--- Records shown Enclosed Below ---

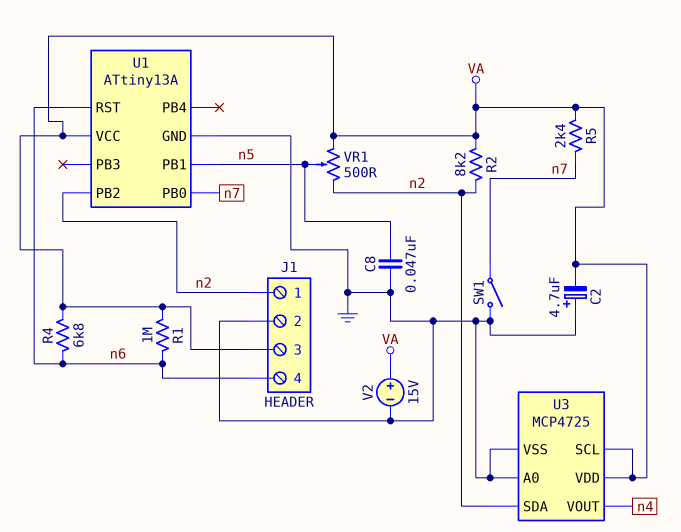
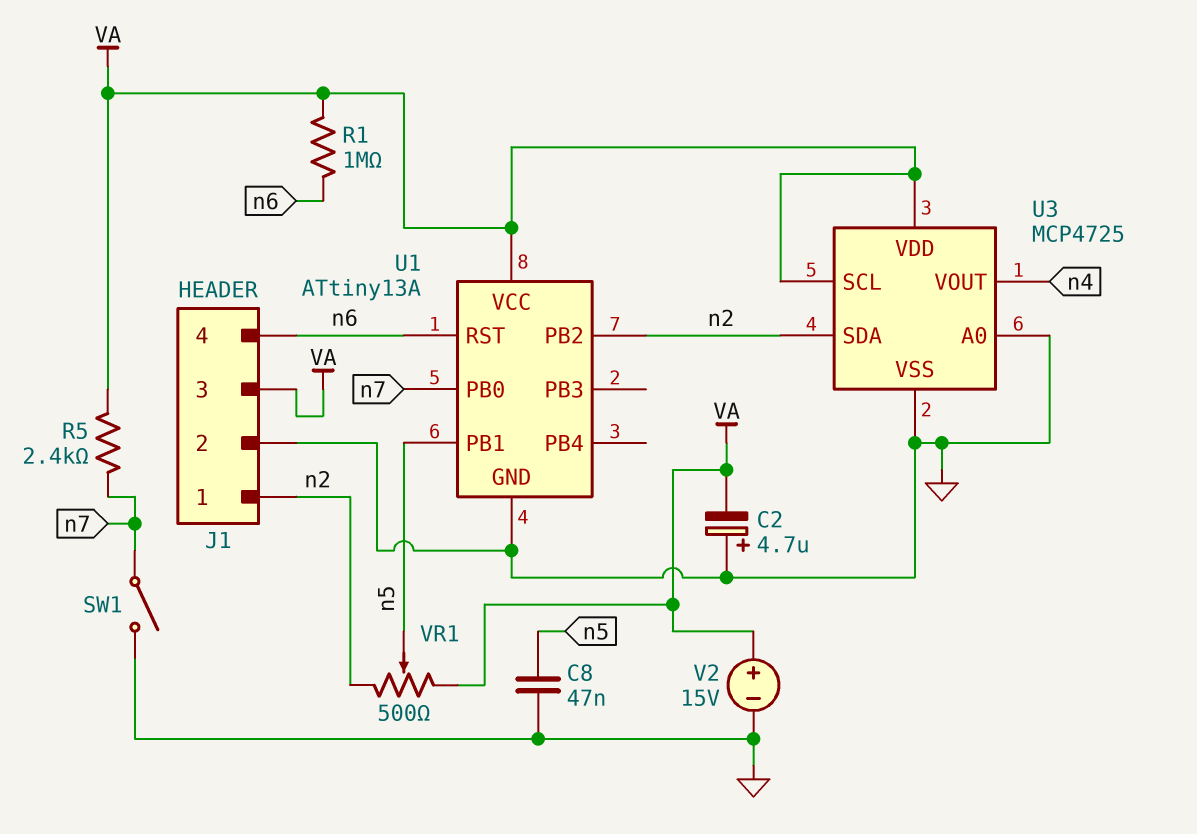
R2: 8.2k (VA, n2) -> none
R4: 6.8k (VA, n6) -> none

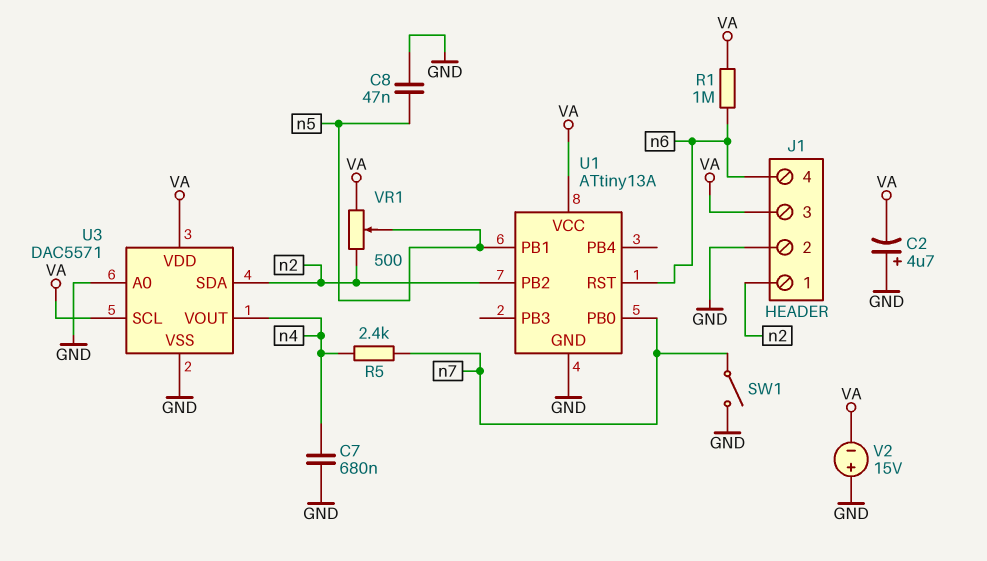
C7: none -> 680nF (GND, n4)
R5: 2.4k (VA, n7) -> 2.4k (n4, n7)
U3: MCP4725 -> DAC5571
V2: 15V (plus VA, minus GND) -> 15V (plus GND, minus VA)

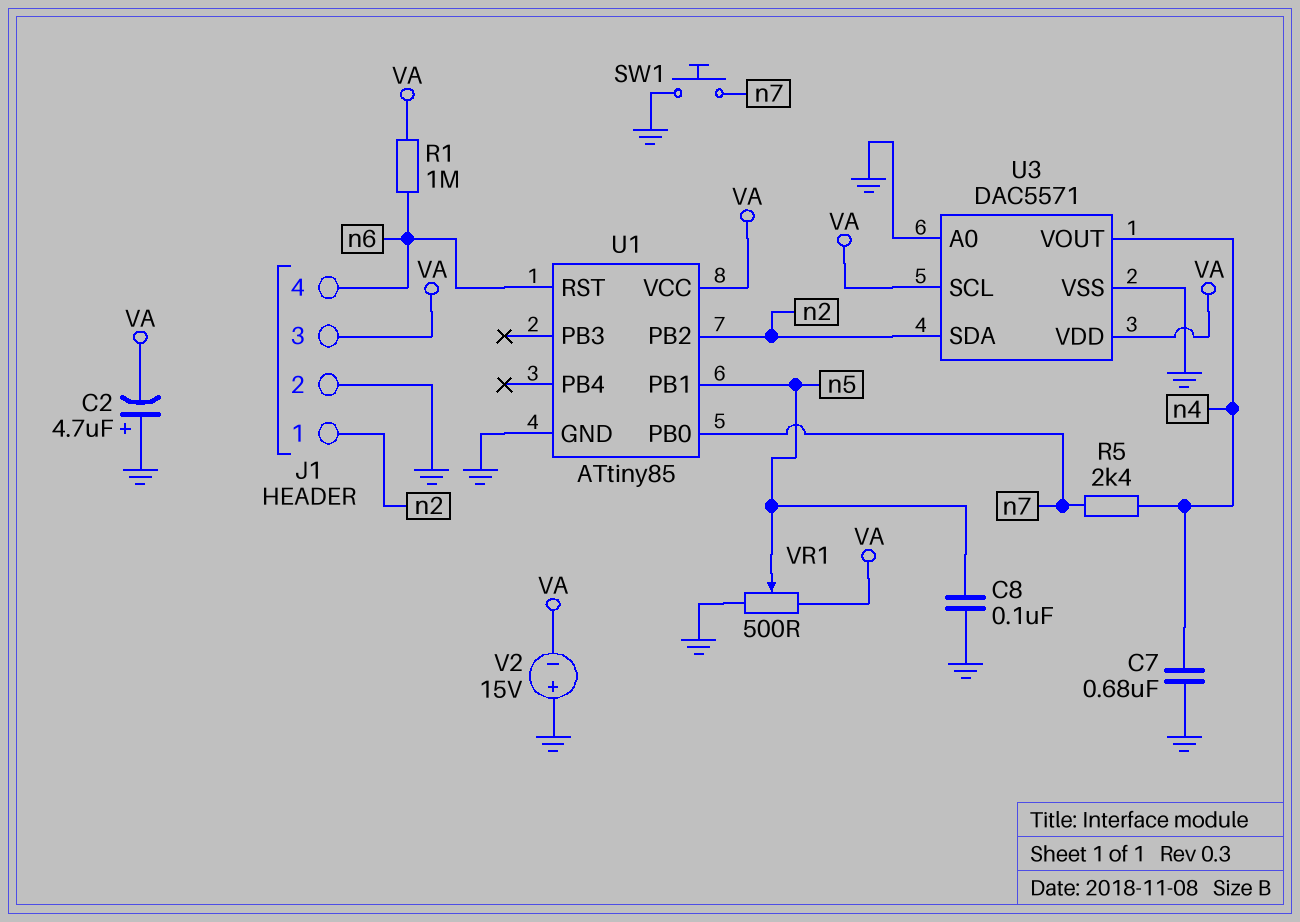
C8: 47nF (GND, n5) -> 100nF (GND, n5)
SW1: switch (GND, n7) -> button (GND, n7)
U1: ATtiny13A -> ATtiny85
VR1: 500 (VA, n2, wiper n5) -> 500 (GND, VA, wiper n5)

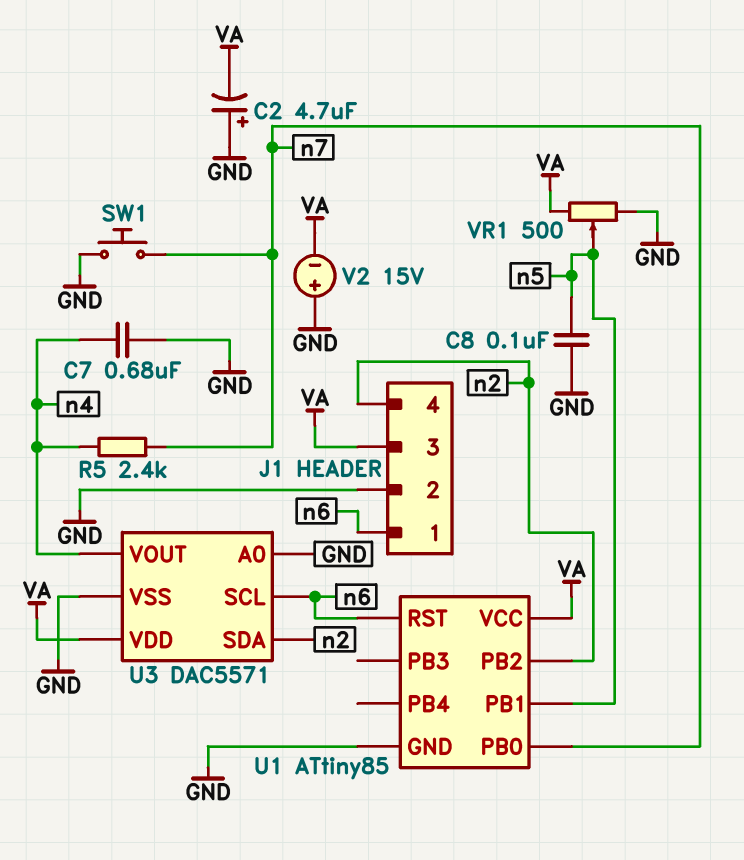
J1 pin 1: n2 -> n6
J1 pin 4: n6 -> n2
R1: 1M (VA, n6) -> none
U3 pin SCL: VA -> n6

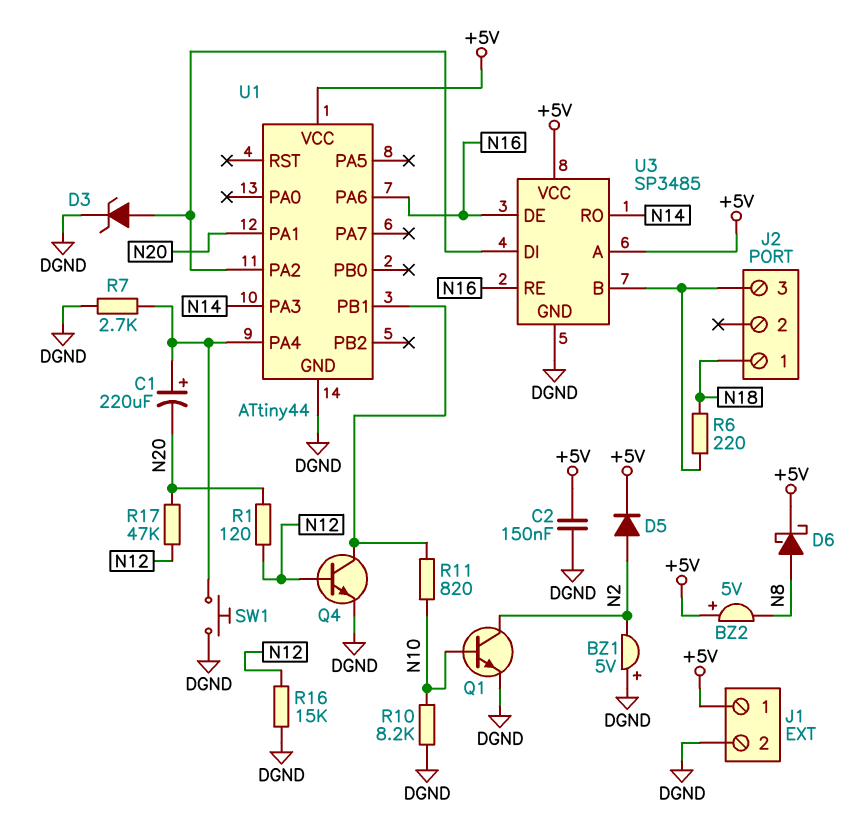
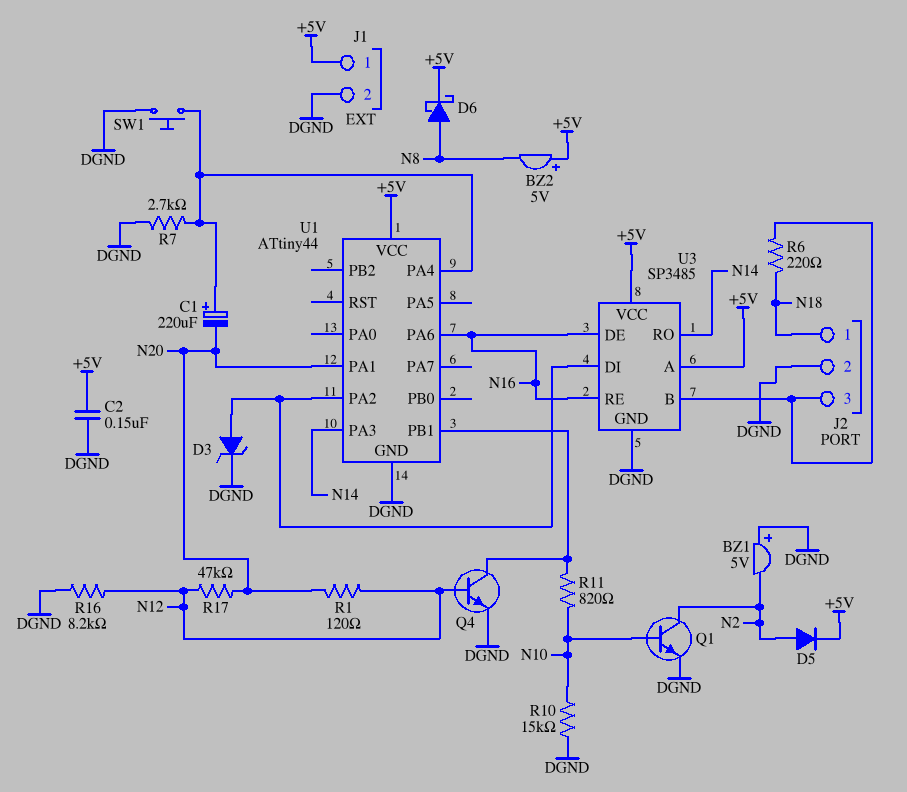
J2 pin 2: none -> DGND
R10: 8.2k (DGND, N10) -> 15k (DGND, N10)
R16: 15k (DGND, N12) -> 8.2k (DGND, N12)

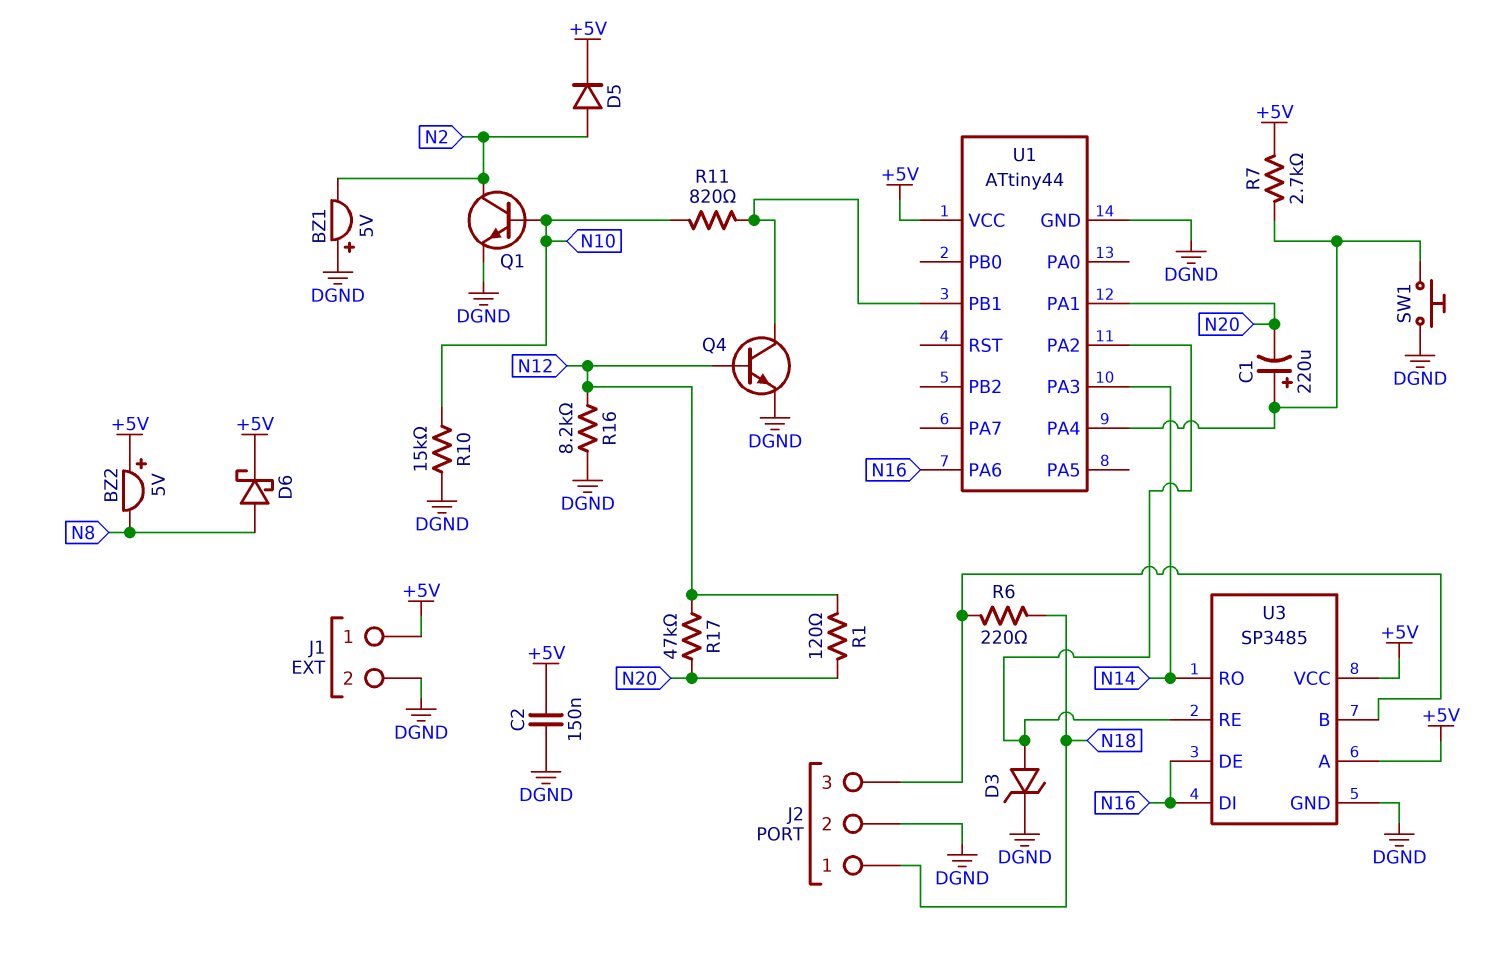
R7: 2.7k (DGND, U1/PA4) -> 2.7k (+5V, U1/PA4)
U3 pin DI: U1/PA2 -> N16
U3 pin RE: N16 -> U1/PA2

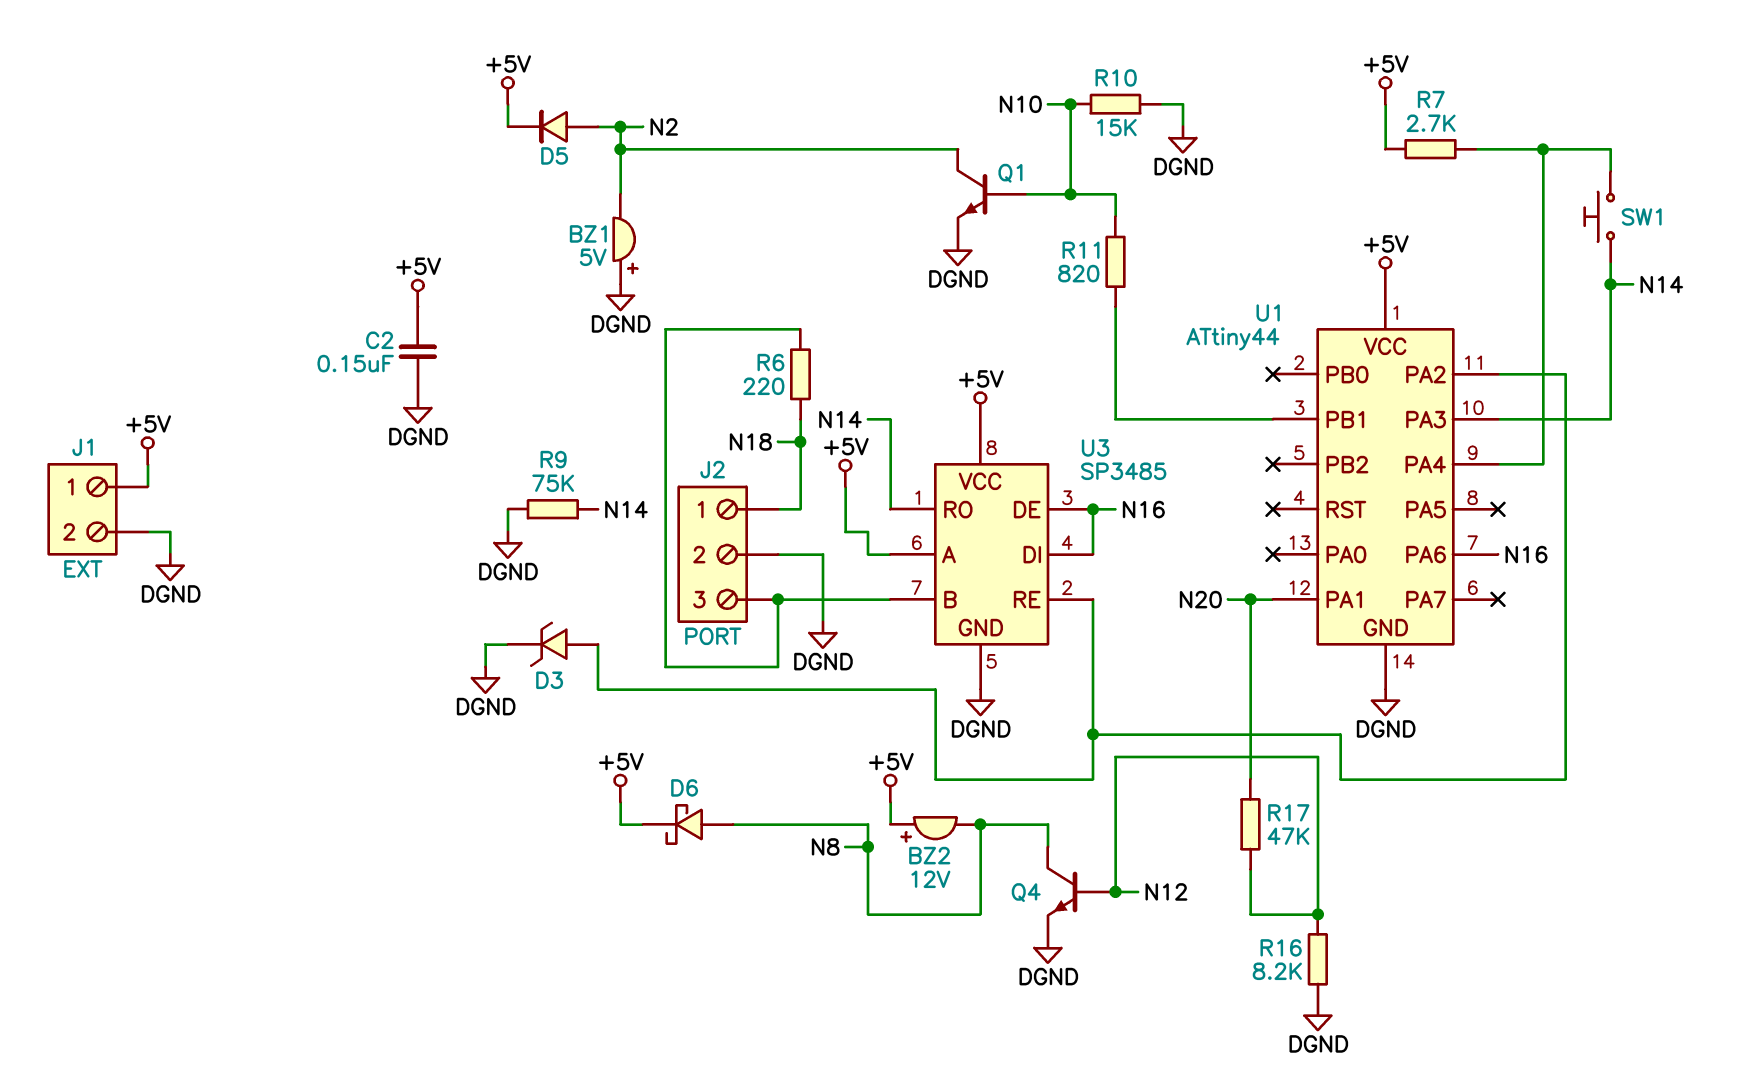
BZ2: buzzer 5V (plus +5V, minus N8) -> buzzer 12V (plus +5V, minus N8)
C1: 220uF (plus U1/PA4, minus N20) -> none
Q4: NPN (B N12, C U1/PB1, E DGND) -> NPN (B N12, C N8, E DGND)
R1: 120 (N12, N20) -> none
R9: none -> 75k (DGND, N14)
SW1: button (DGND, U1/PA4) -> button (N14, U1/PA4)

--- End of Enclosed Records shown ---

» **Task details**
Give back exactly the lines beginning at the one with "BZ2: buzzer 5V" and ending at the final line of the material; both boundary lines belong in it.

» **Result of this task**
BZ2: buzzer 5V (plus +5V, minus N8) -> buzzer 12V (plus +5V, minus N8)
C1: 220uF (plus U1/PA4, minus N20) -> none
Q4: NPN (B N12, C U1/PB1, E DGND) -> NPN (B N12, C N8, E DGND)
R1: 120 (N12, N20) -> none
R9: none -> 75k (DGND, N14)
SW1: button (DGND, U1/PA4) -> button (N14, U1/PA4)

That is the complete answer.